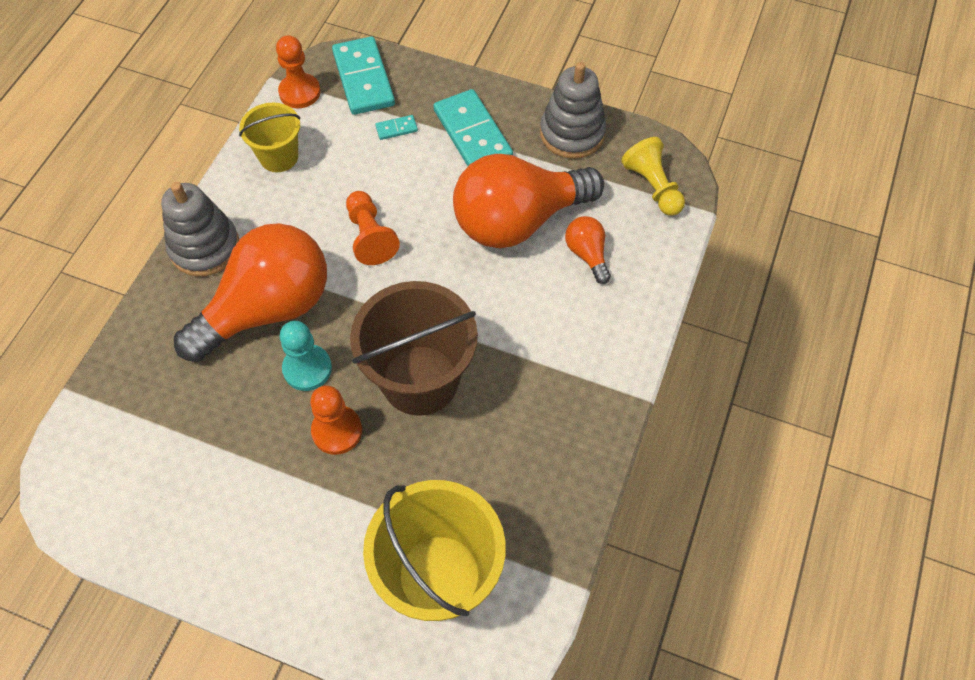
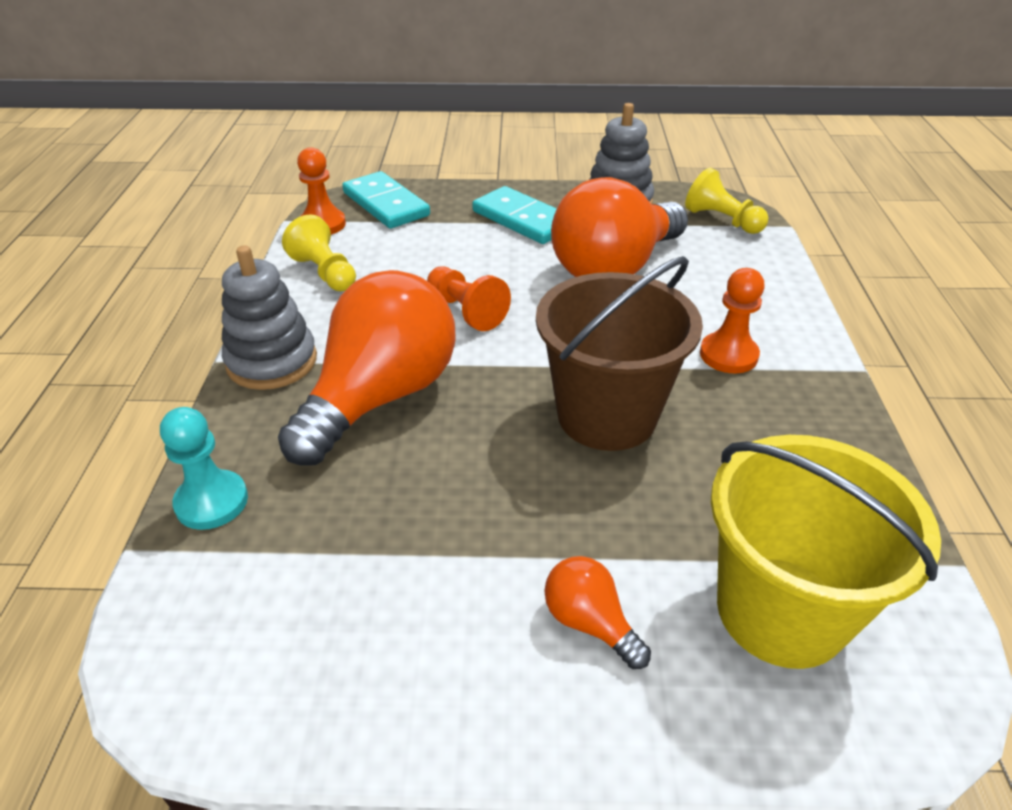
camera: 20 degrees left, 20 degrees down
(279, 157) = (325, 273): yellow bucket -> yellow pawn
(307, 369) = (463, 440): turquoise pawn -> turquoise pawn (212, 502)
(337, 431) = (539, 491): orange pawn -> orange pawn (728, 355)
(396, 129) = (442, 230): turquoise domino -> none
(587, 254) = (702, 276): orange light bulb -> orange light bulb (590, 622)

Your instructions
If a record holds a picture, leave the picture out and transcribe everything else exactly.

The answer
camera: 20 degrees left, 20 degrees down
(279, 157) = (325, 273): yellow bucket -> yellow pawn
(307, 369) = (463, 440): turquoise pawn -> turquoise pawn (212, 502)
(337, 431) = (539, 491): orange pawn -> orange pawn (728, 355)
(396, 129) = (442, 230): turquoise domino -> none
(587, 254) = (702, 276): orange light bulb -> orange light bulb (590, 622)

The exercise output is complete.